Problem details: Skip the pictures, and retype the data below in full, exactly.

(Data extracted from a collection)
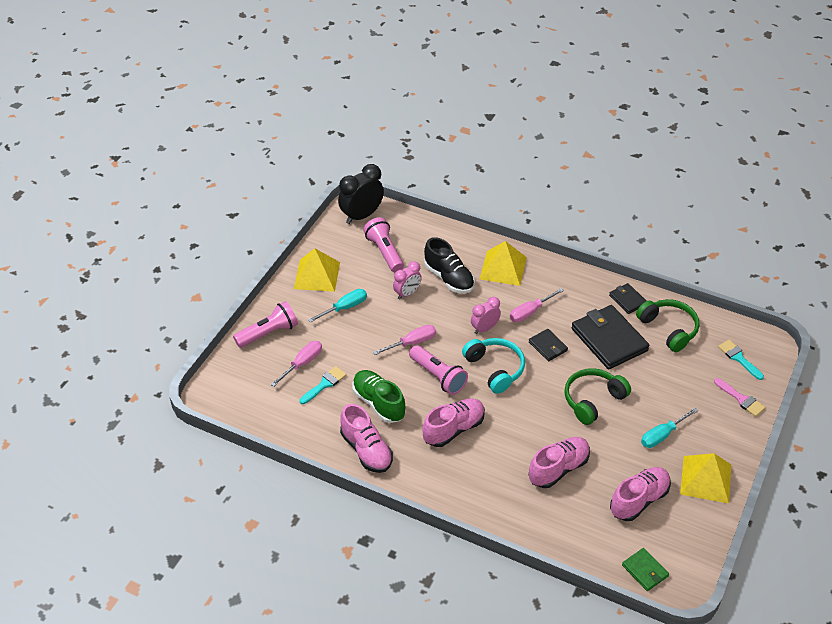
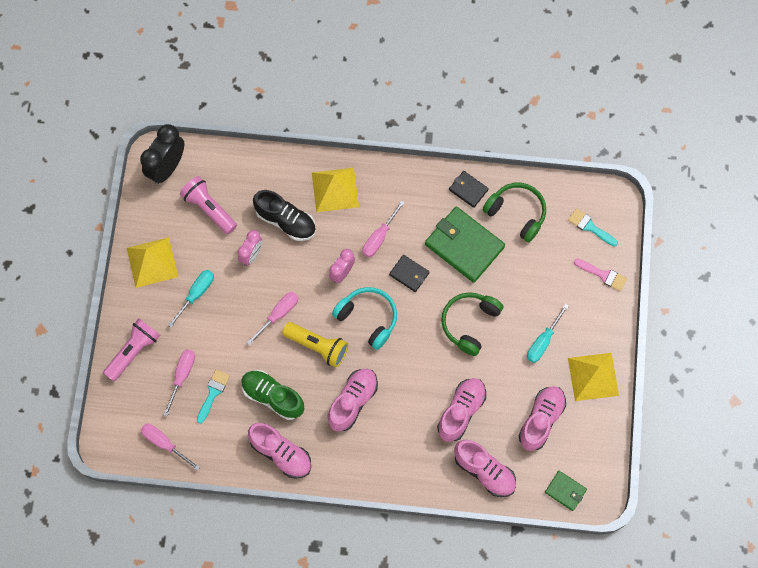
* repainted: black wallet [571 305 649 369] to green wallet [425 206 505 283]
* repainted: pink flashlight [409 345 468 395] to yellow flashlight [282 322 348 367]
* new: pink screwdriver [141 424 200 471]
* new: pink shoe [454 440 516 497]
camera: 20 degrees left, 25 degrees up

Reply to the task:
* repainted: black wallet [571 305 649 369] to green wallet [425 206 505 283]
* repainted: pink flashlight [409 345 468 395] to yellow flashlight [282 322 348 367]
* new: pink screwdriver [141 424 200 471]
* new: pink shoe [454 440 516 497]
camera: 20 degrees left, 25 degrees up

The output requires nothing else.